= What to produce =
Print the data exactly as written, but leave out each picture.
--------------------
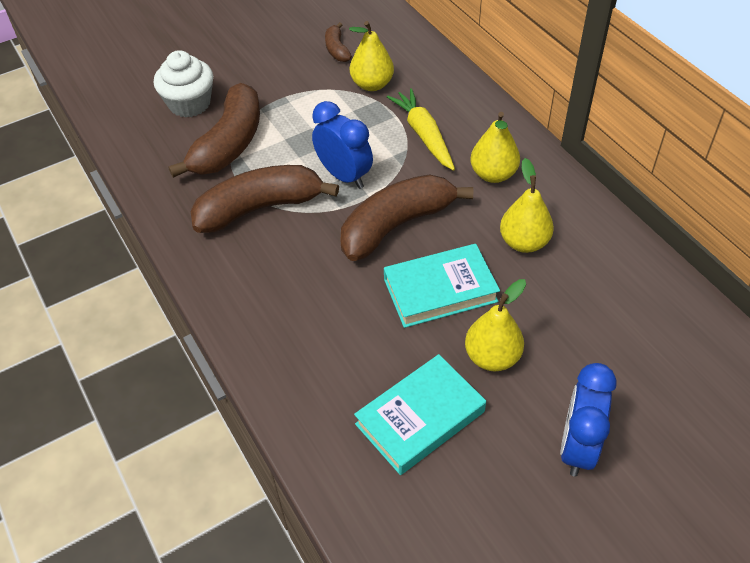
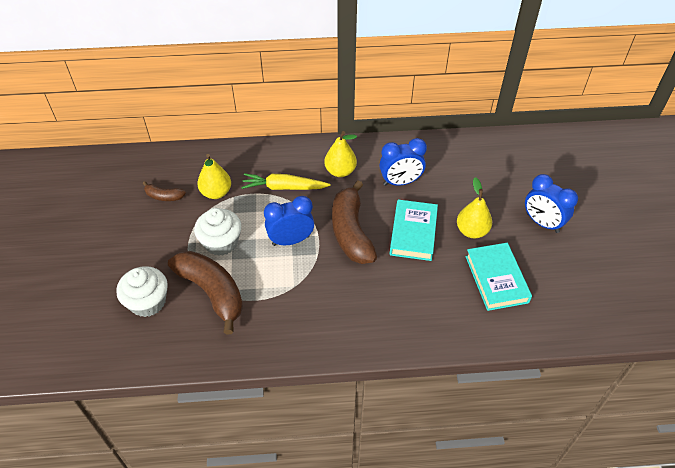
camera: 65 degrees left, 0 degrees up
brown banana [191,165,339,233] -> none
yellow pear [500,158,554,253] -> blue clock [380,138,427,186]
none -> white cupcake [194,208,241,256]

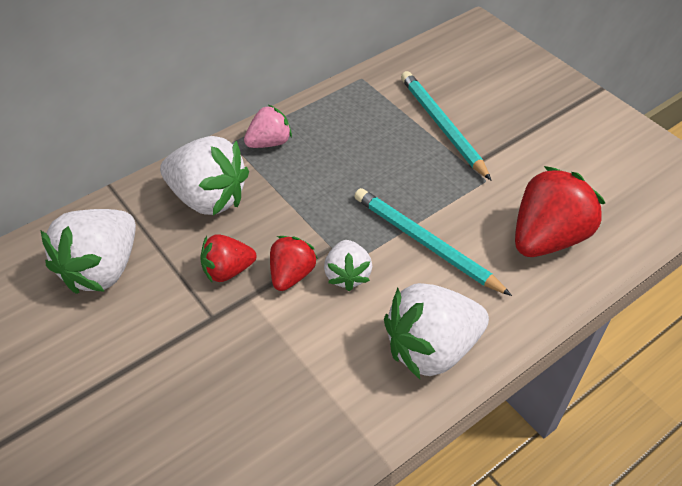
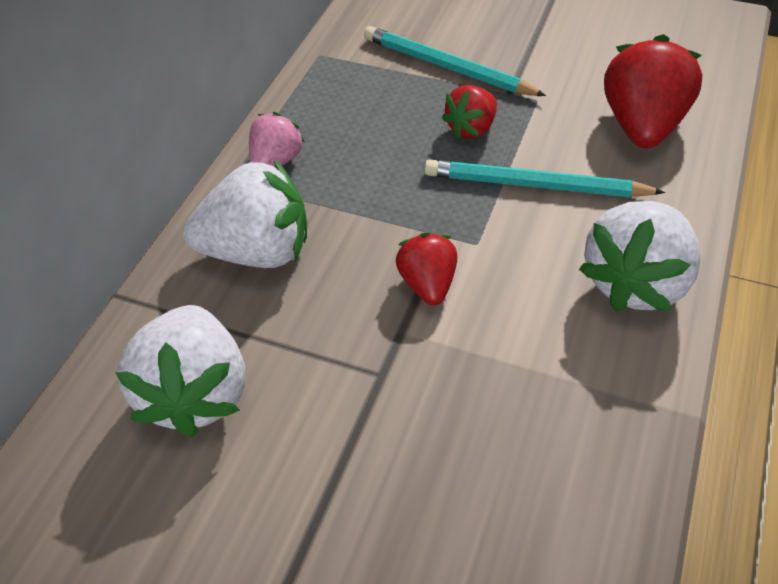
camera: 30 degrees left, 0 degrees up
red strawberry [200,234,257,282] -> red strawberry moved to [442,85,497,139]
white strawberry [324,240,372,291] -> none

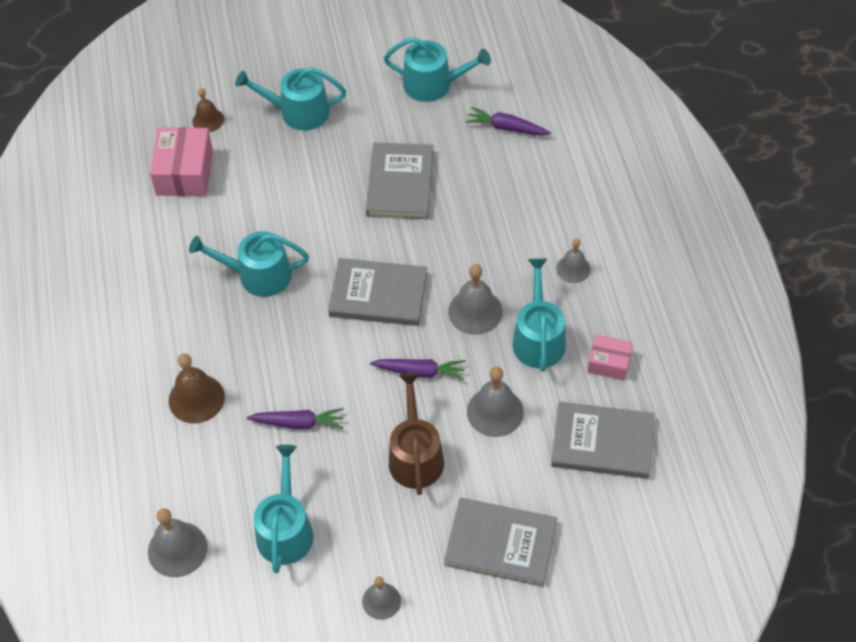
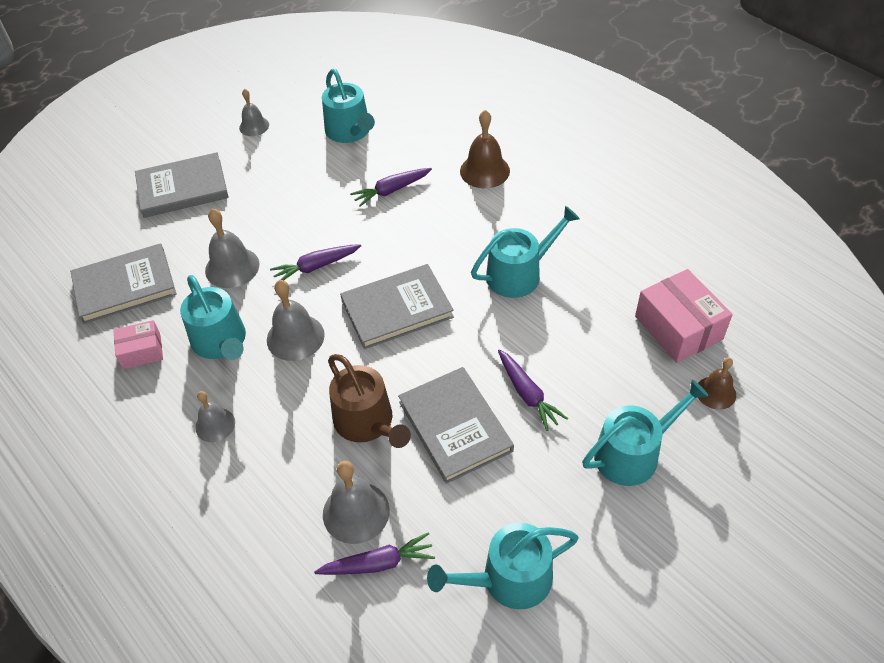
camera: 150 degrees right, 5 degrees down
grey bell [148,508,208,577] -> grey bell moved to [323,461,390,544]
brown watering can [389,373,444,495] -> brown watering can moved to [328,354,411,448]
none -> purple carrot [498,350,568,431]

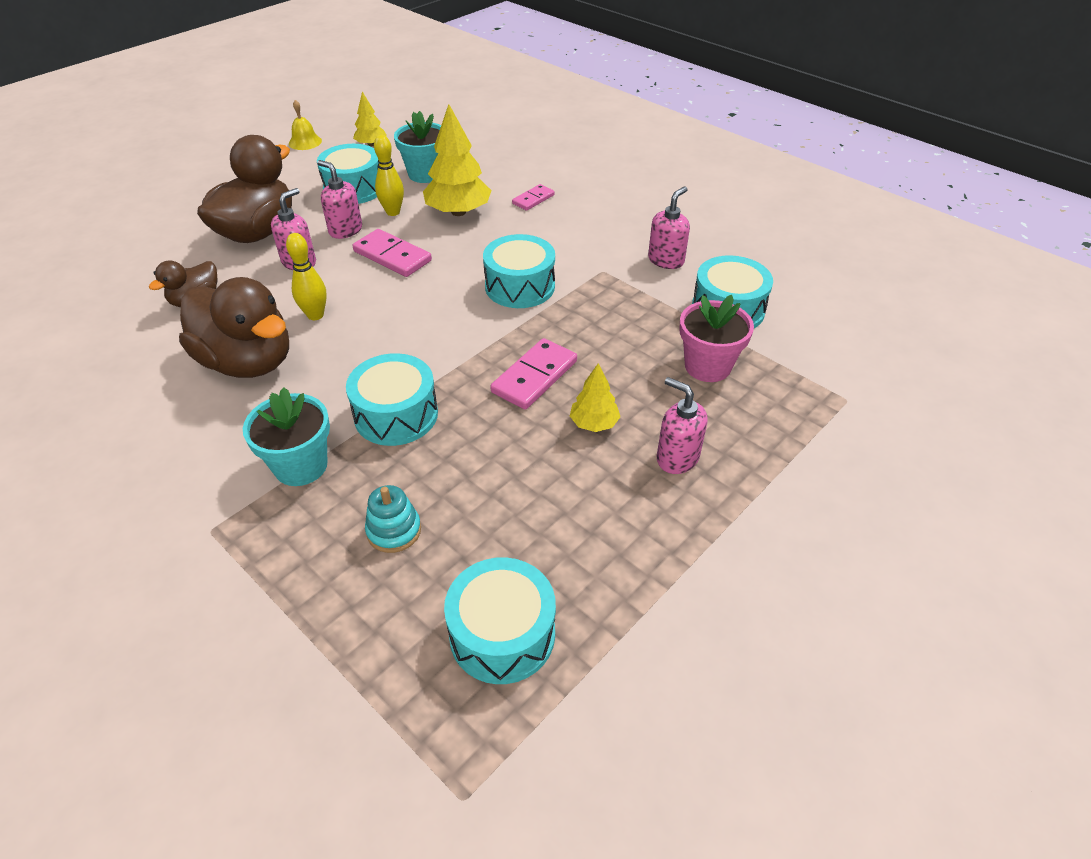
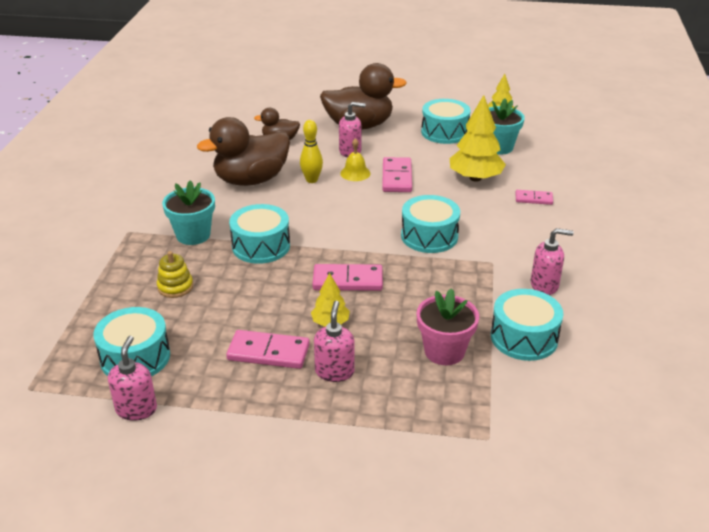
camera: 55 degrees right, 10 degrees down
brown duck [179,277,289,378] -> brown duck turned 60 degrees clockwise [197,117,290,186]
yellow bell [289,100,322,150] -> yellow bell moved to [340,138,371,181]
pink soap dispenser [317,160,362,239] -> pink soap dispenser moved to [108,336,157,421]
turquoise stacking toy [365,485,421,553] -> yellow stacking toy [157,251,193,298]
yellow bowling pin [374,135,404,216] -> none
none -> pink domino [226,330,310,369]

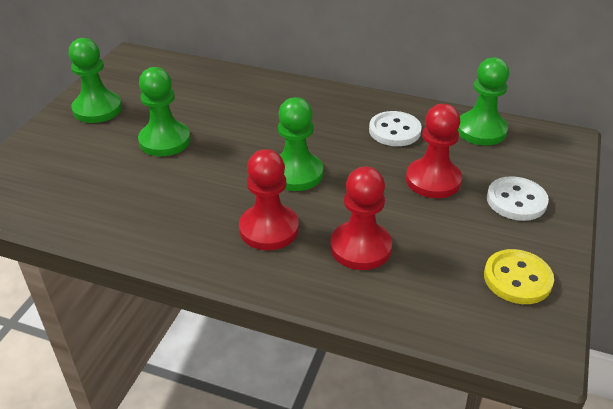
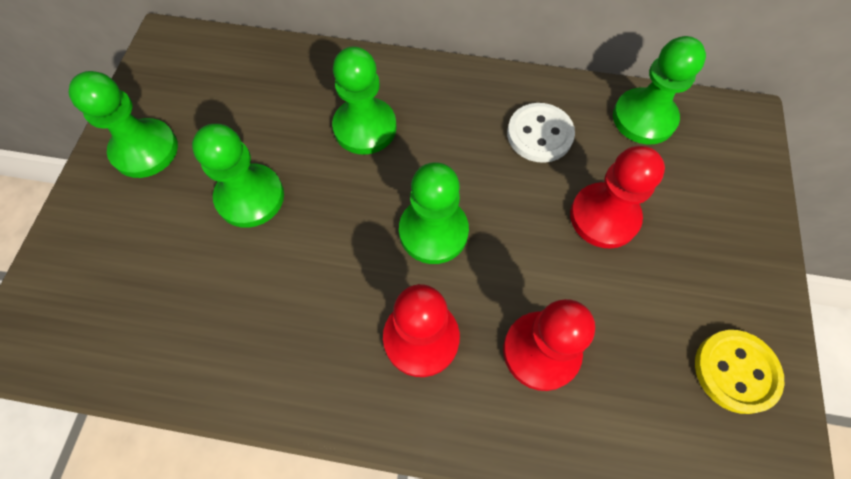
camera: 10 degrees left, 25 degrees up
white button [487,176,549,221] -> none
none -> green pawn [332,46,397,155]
--------------------
= Answer for this exercise =
camera: 65 degrees left, 0 degrees up
brown banana [191,165,339,233] -> none
yellow pear [500,158,554,253] -> blue clock [380,138,427,186]
none -> white cupcake [194,208,241,256]

camera: 30 degrees left, 0 degrees up
red strawberry [200,234,257,282] -> red strawberry moved to [442,85,497,139]
white strawberry [324,240,372,291] -> none

camera: 150 degrees right, 5 degrees down
grey bell [148,508,208,577] -> grey bell moved to [323,461,390,544]
brown watering can [389,373,444,495] -> brown watering can moved to [328,354,411,448]
none -> purple carrot [498,350,568,431]

camera: 55 degrees right, 10 degrees down
brown duck [179,277,289,378] -> brown duck turned 60 degrees clockwise [197,117,290,186]
yellow bell [289,100,322,150] -> yellow bell moved to [340,138,371,181]
pink soap dispenser [317,160,362,239] -> pink soap dispenser moved to [108,336,157,421]
turquoise stacking toy [365,485,421,553] -> yellow stacking toy [157,251,193,298]
yellow bowling pin [374,135,404,216] -> none
none -> pink domino [226,330,310,369]

camera: 10 degrees left, 25 degrees up
white button [487,176,549,221] -> none
none -> green pawn [332,46,397,155]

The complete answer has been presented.